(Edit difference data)
*** Begin section ***
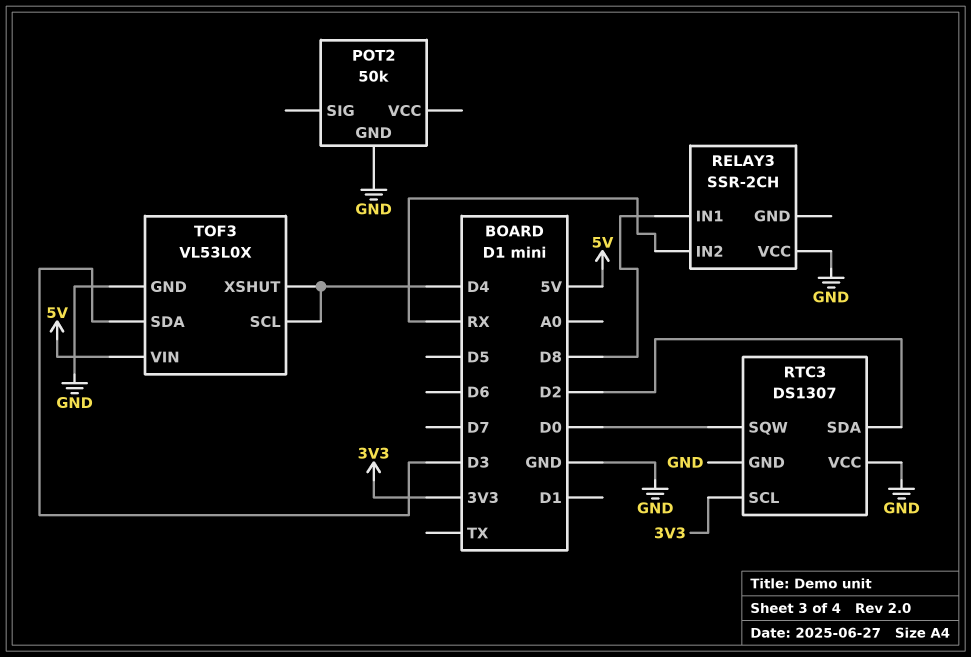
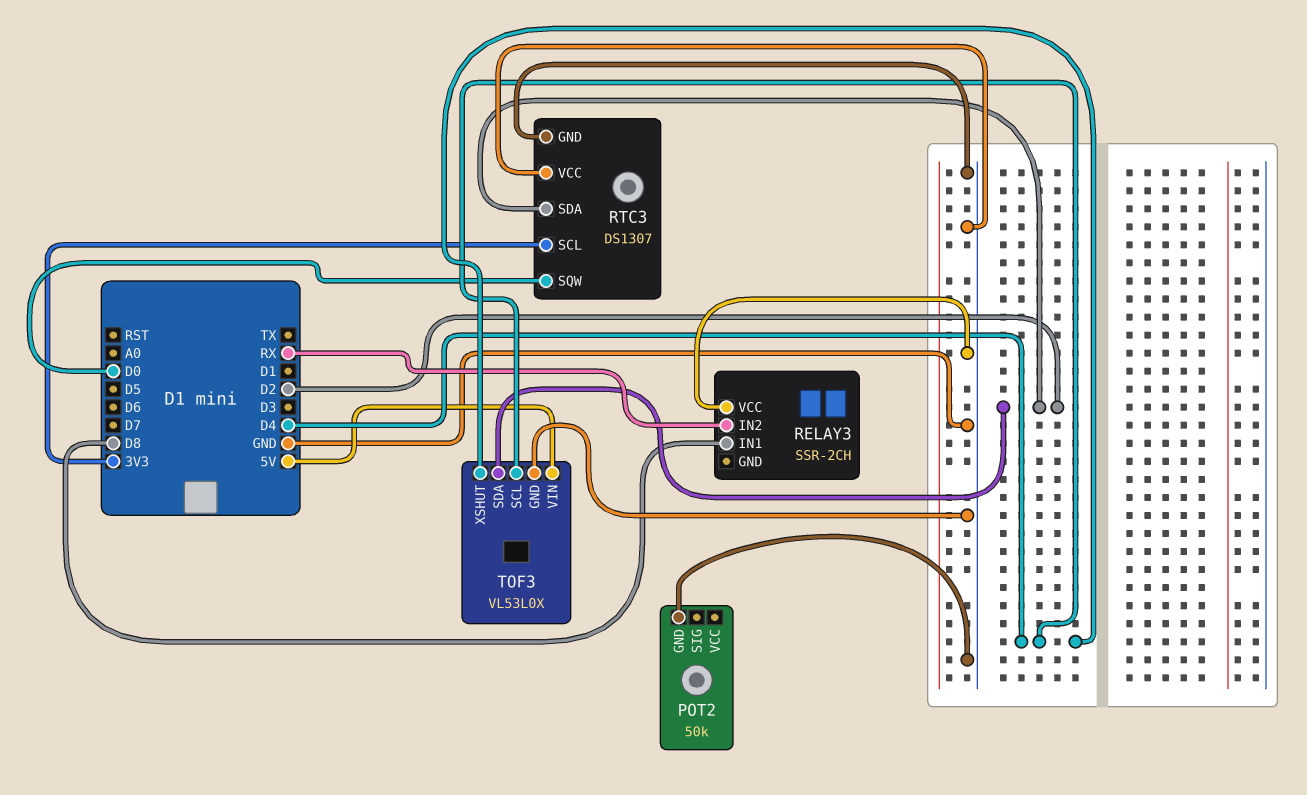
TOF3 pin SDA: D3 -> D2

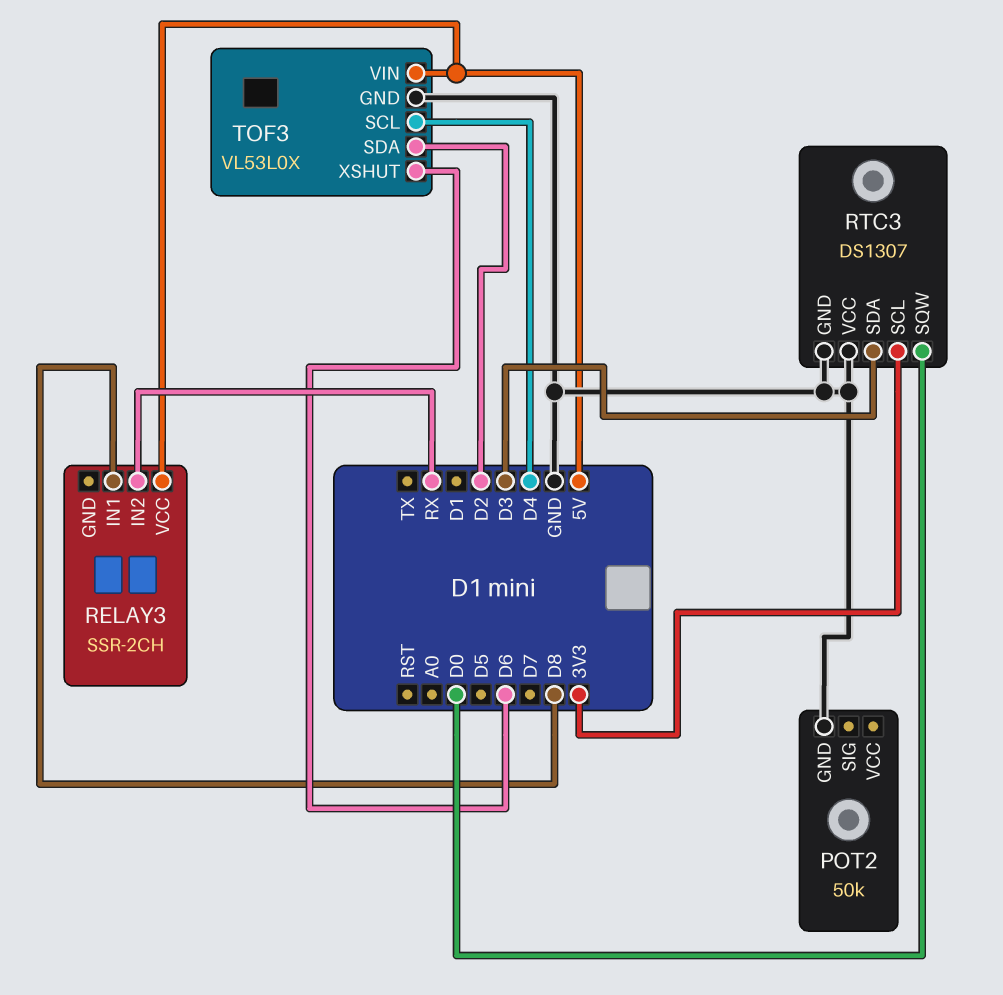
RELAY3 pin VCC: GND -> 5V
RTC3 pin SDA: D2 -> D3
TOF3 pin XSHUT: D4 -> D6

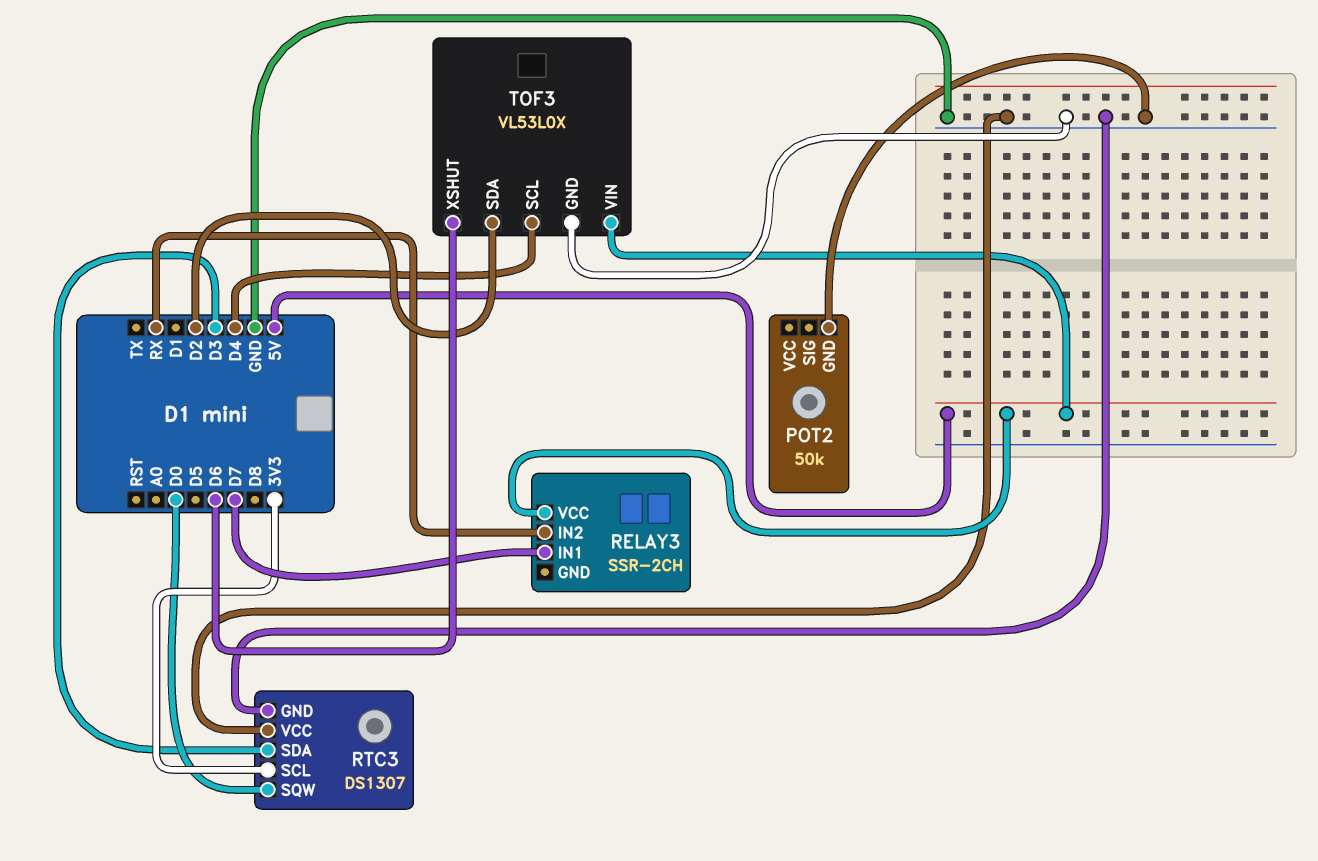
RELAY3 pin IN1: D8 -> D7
*** End section ***
> _Instructions to follow_: Send back the entries above exactly. Skip the images.

> _Response for this exercise_:
TOF3 pin SDA: D3 -> D2

RELAY3 pin VCC: GND -> 5V
RTC3 pin SDA: D2 -> D3
TOF3 pin XSHUT: D4 -> D6

RELAY3 pin IN1: D8 -> D7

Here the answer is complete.